→ Spatial reasoning data
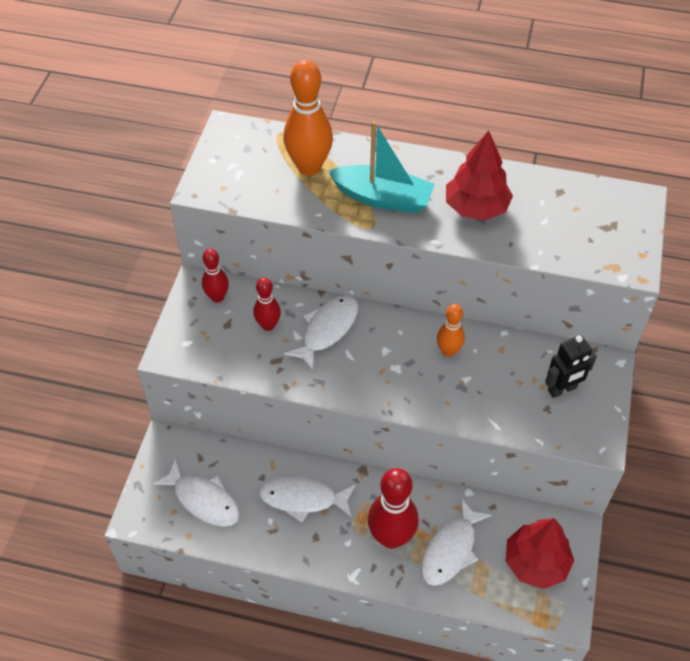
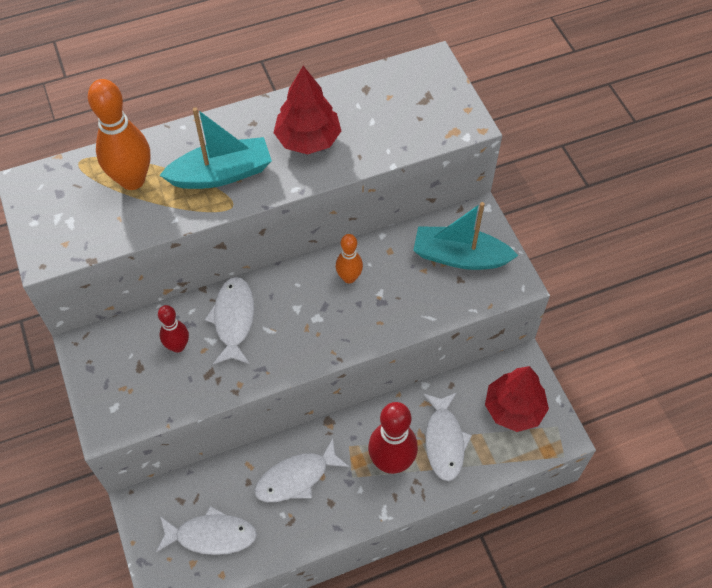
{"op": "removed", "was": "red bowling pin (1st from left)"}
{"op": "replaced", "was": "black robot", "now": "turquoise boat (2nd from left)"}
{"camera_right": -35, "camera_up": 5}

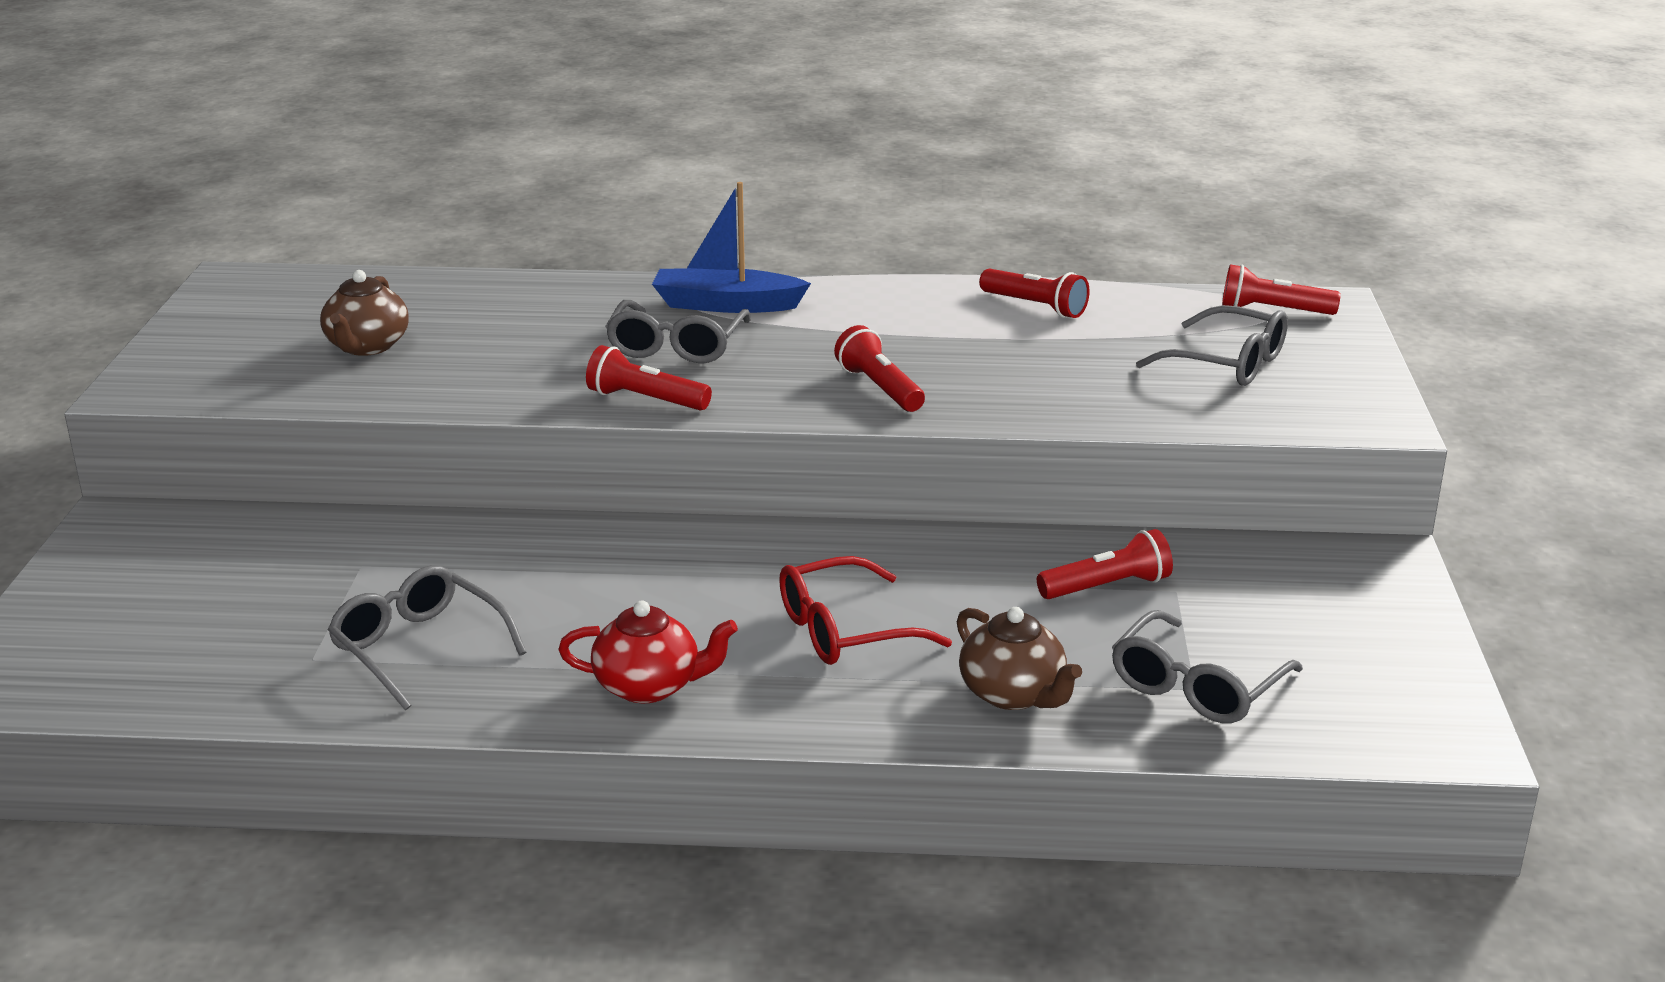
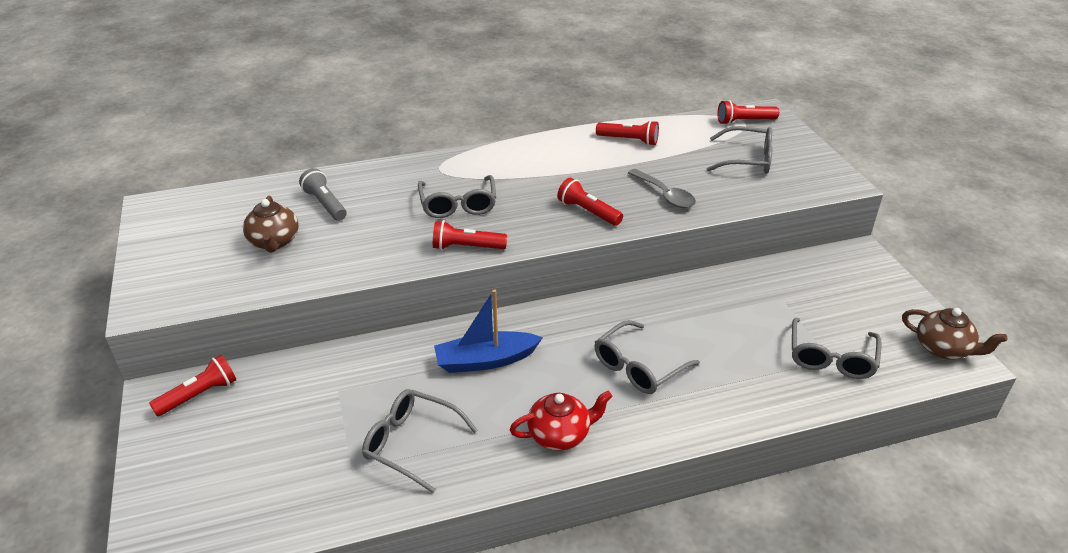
{"op": "moved", "was": "blue boat"}
{"op": "moved", "was": "red flashlight (4th from left in the first image)", "now": "red flashlight (1st from left)"}
{"op": "recoloured", "was": "red glasses", "now": "grey glasses (3rd from left)"}
{"op": "moved", "was": "brown teapot (2nd from left)"}
{"op": "added", "now": "grey flashlight"}
{"op": "added", "now": "grey spoon"}
{"camera_right": -20, "camera_up": 10}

→ About this task
Repeat every record exactly, but not the pictures.

→ Task response
{"op": "removed", "was": "red bowling pin (1st from left)"}
{"op": "replaced", "was": "black robot", "now": "turquoise boat (2nd from left)"}
{"camera_right": -35, "camera_up": 5}

{"op": "moved", "was": "blue boat"}
{"op": "moved", "was": "red flashlight (4th from left in the first image)", "now": "red flashlight (1st from left)"}
{"op": "recoloured", "was": "red glasses", "now": "grey glasses (3rd from left)"}
{"op": "moved", "was": "brown teapot (2nd from left)"}
{"op": "added", "now": "grey flashlight"}
{"op": "added", "now": "grey spoon"}
{"camera_right": -20, "camera_up": 10}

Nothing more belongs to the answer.